- _Task to carry out_
Work through the lines of the material below, note those with the word "RFID", and give their number, nothing else.

- _Available data_
========
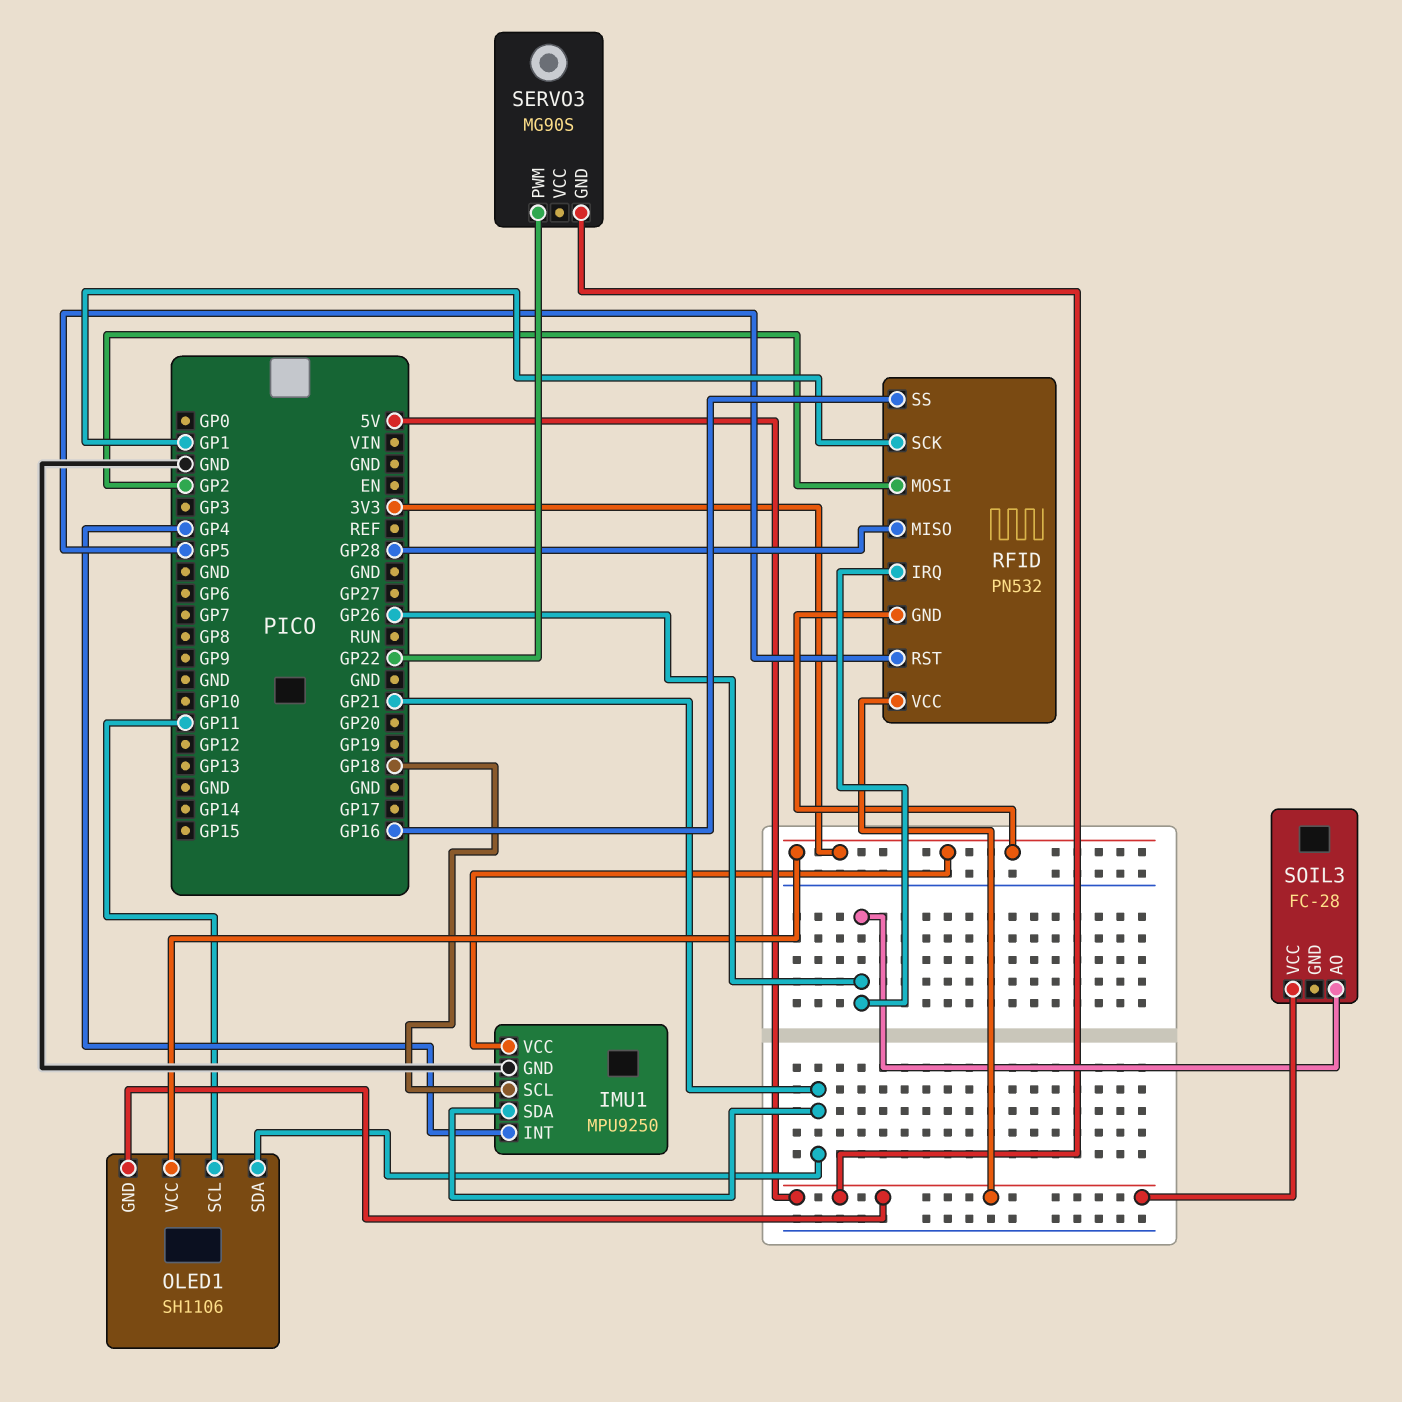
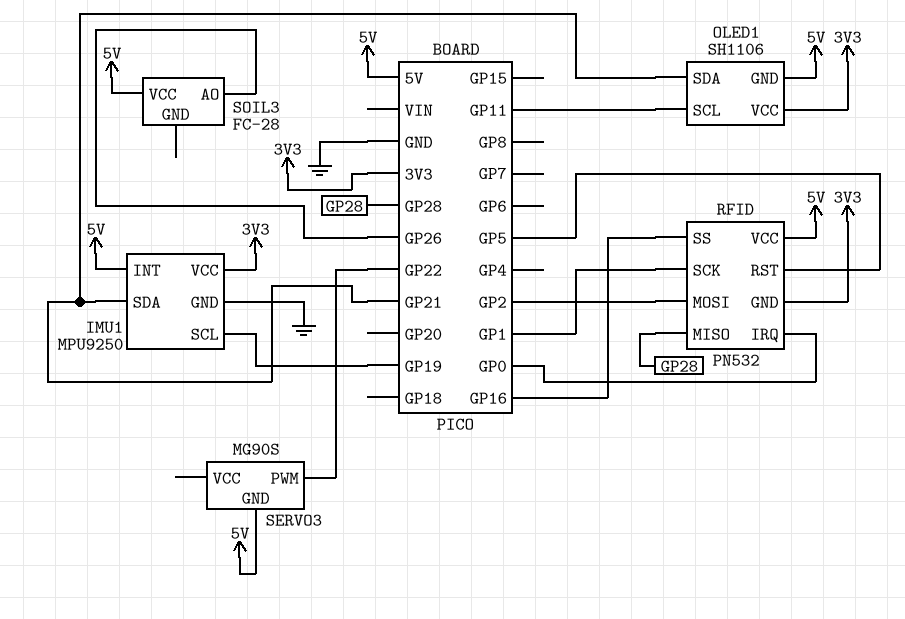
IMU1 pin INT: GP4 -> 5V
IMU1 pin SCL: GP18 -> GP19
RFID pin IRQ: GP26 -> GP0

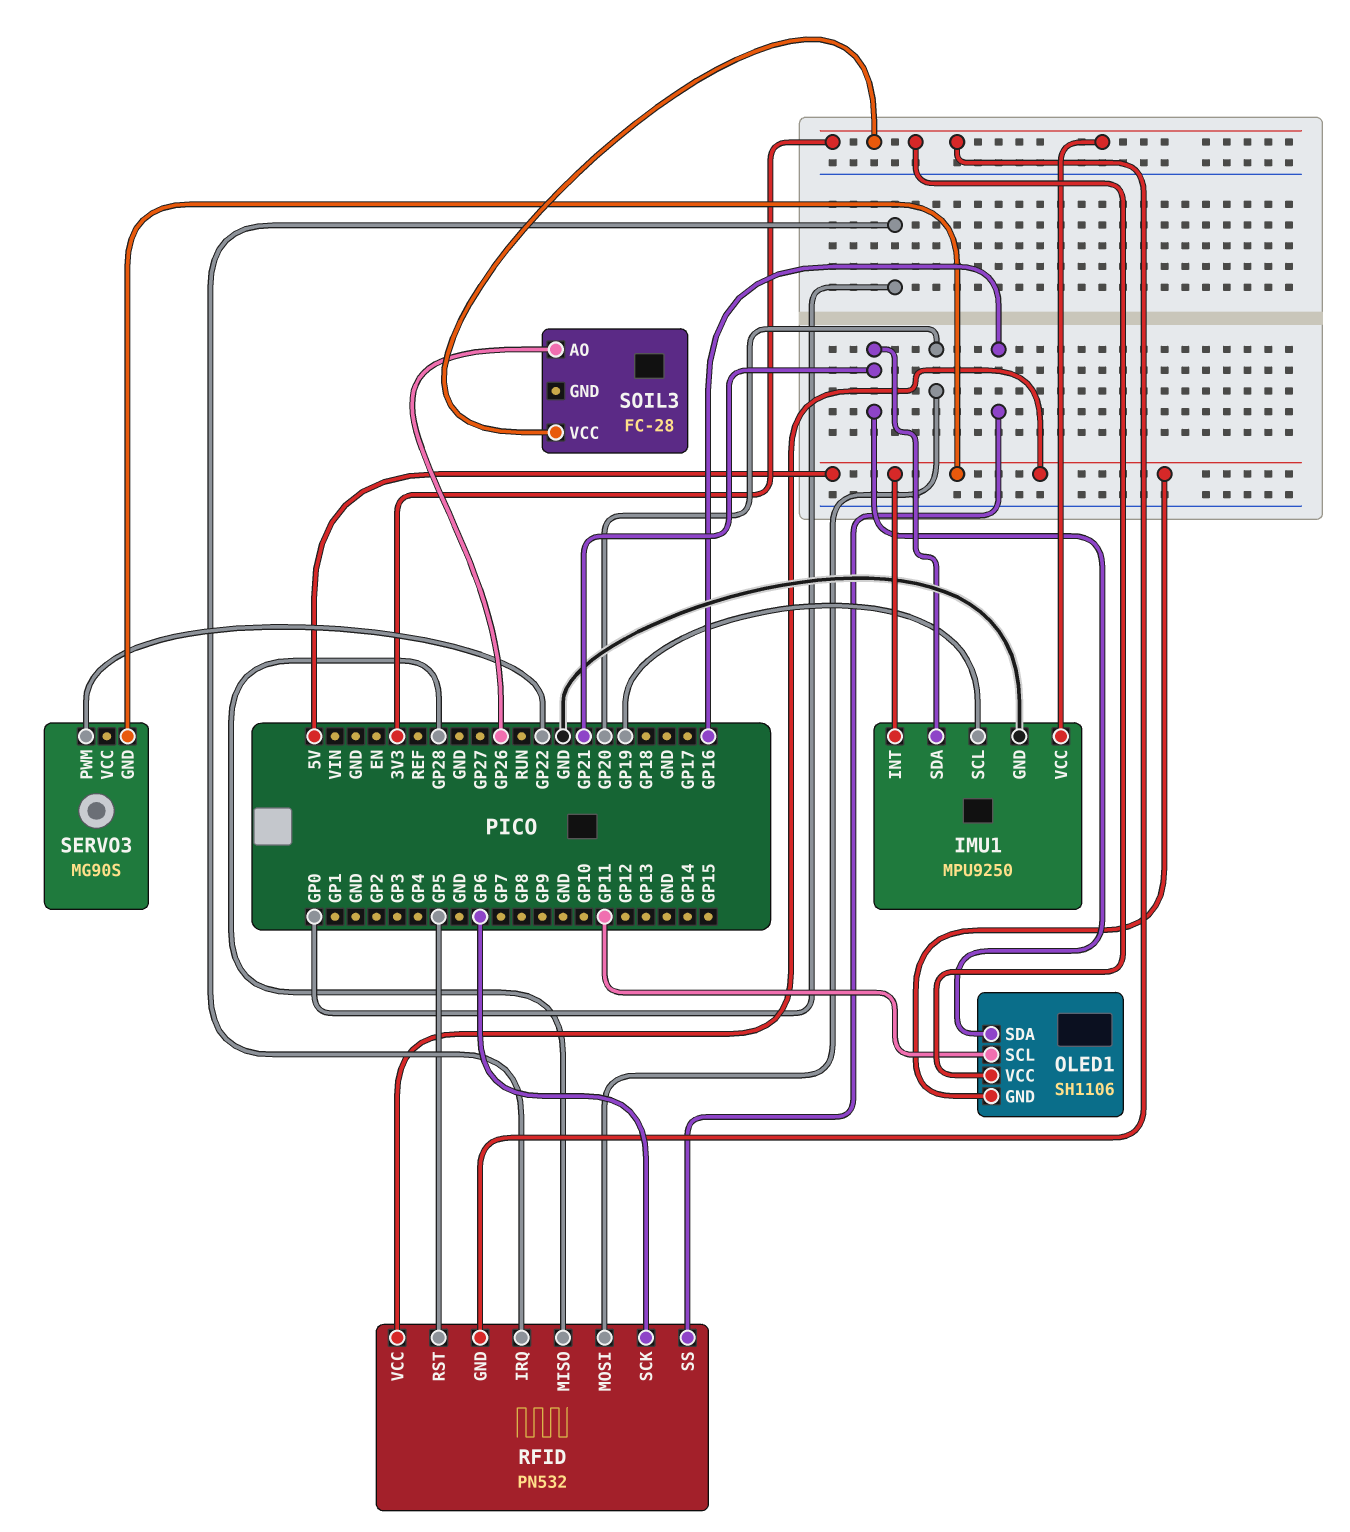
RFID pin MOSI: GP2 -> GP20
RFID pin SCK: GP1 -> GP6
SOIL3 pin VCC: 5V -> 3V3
========
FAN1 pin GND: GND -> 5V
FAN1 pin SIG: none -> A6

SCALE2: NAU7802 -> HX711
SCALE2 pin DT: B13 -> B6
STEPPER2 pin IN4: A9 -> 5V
========
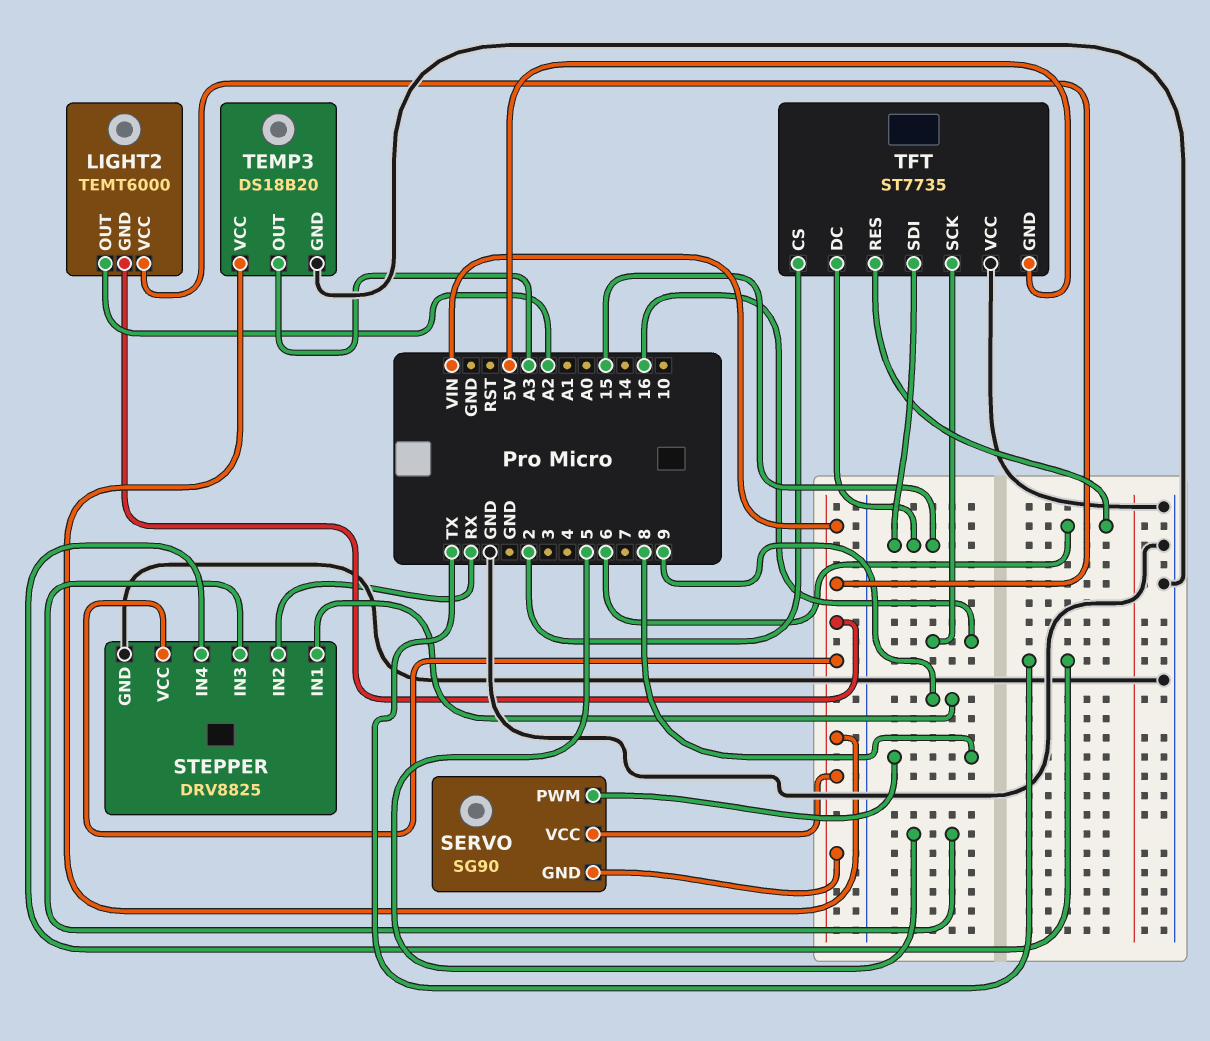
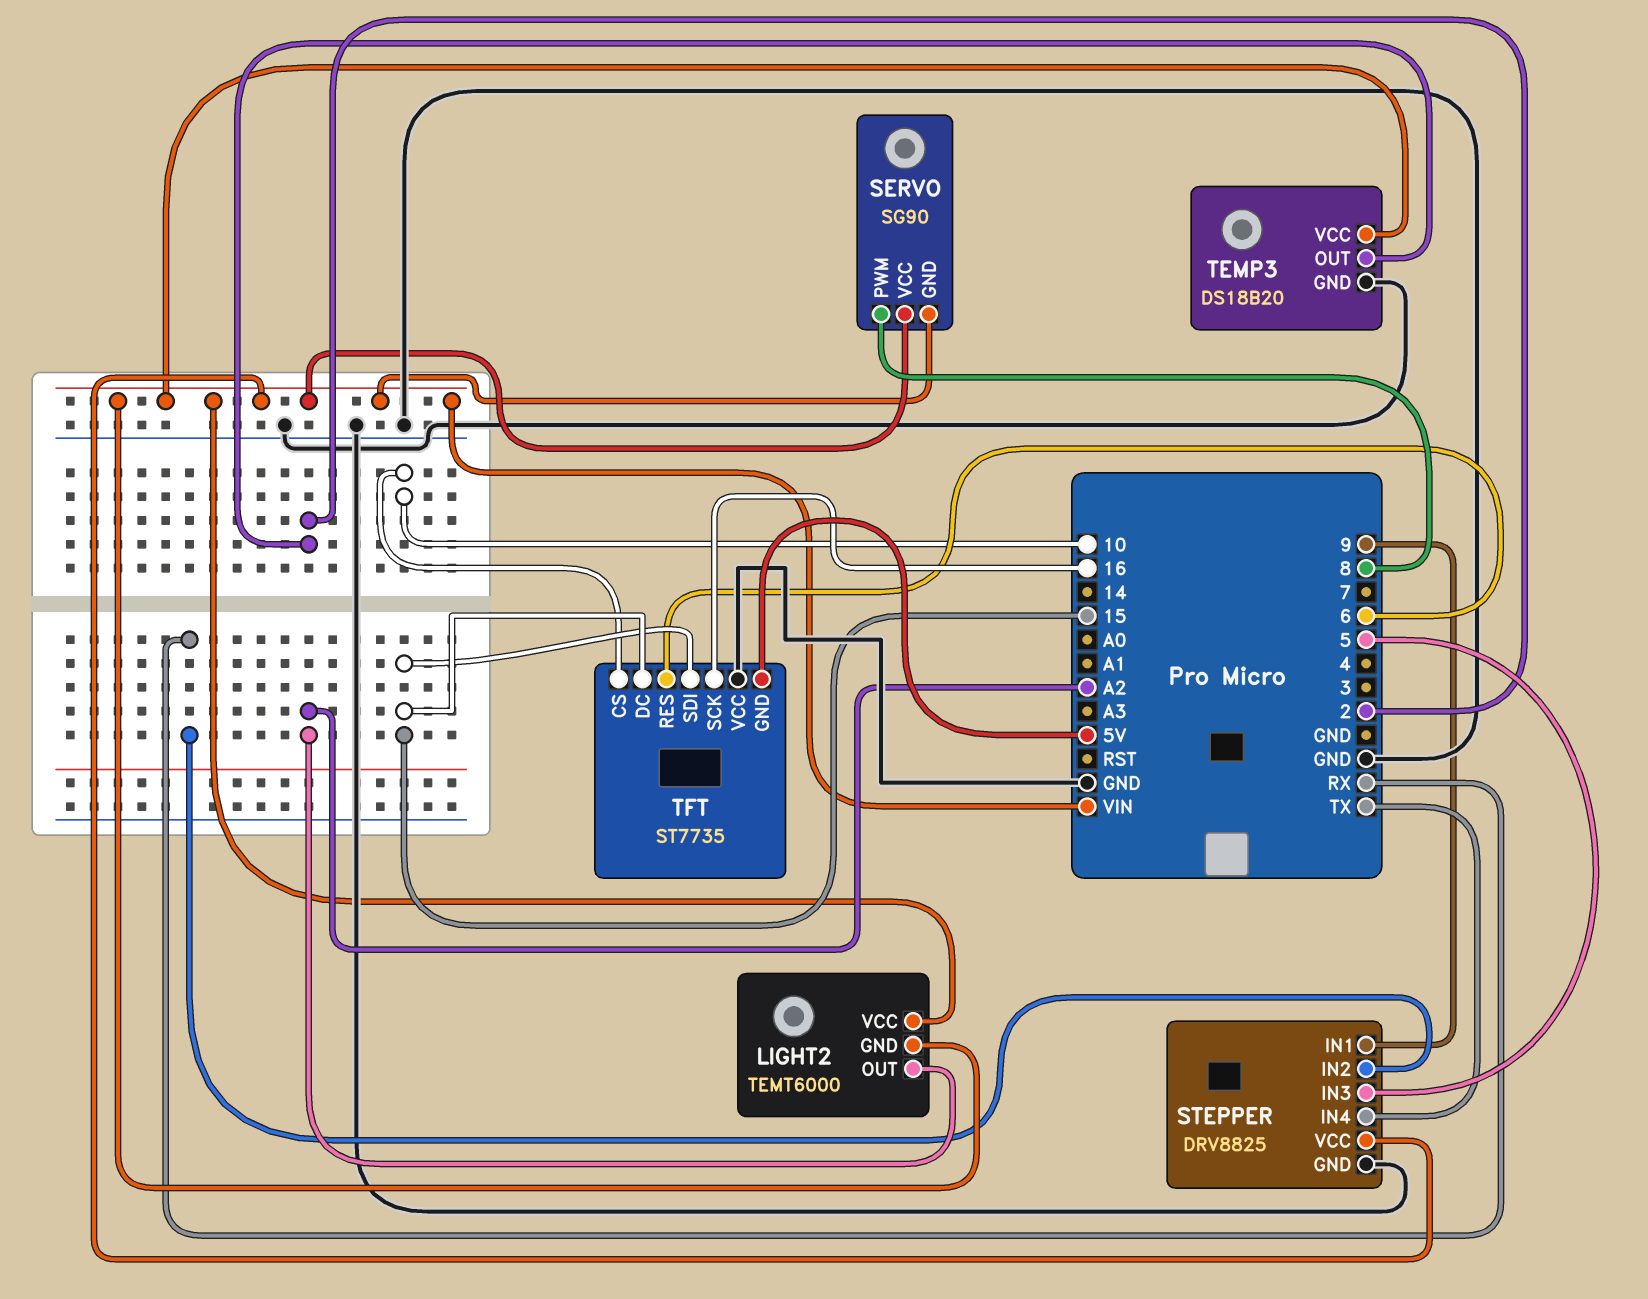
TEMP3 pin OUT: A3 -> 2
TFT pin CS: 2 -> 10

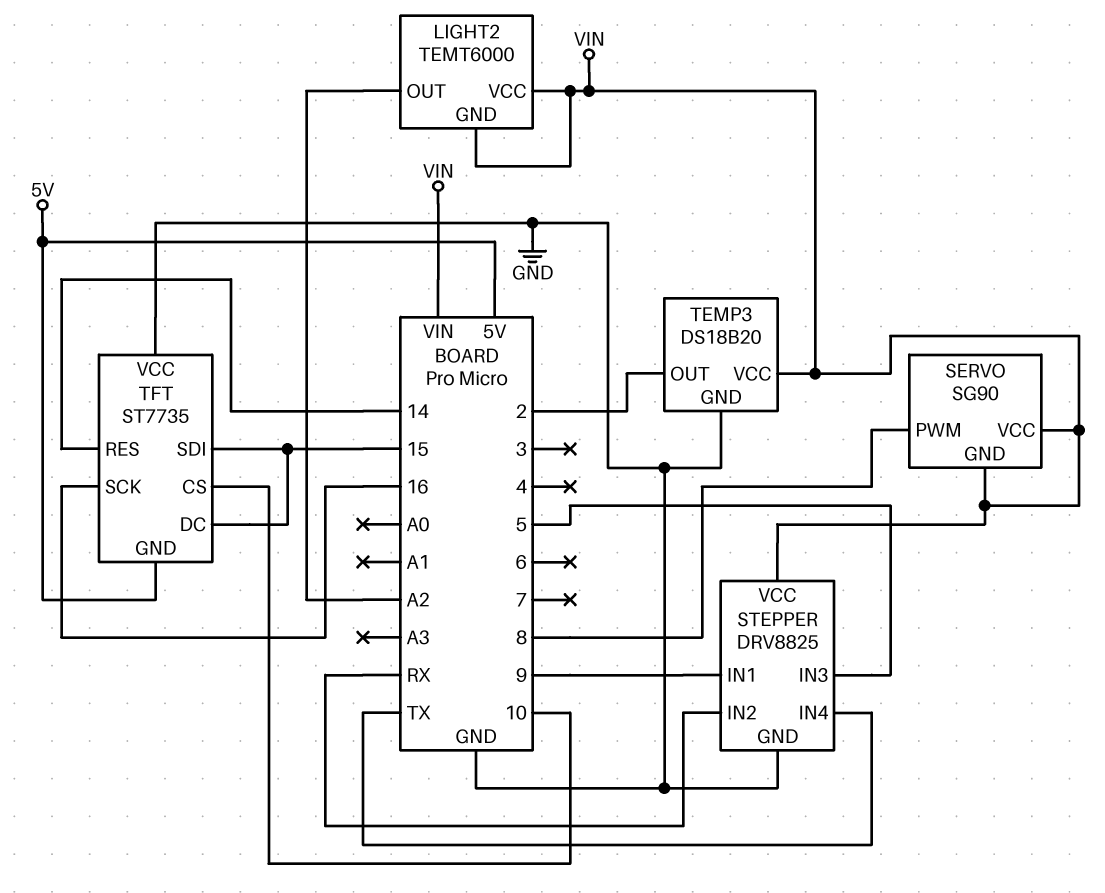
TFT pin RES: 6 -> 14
========
- _Problem solution_
3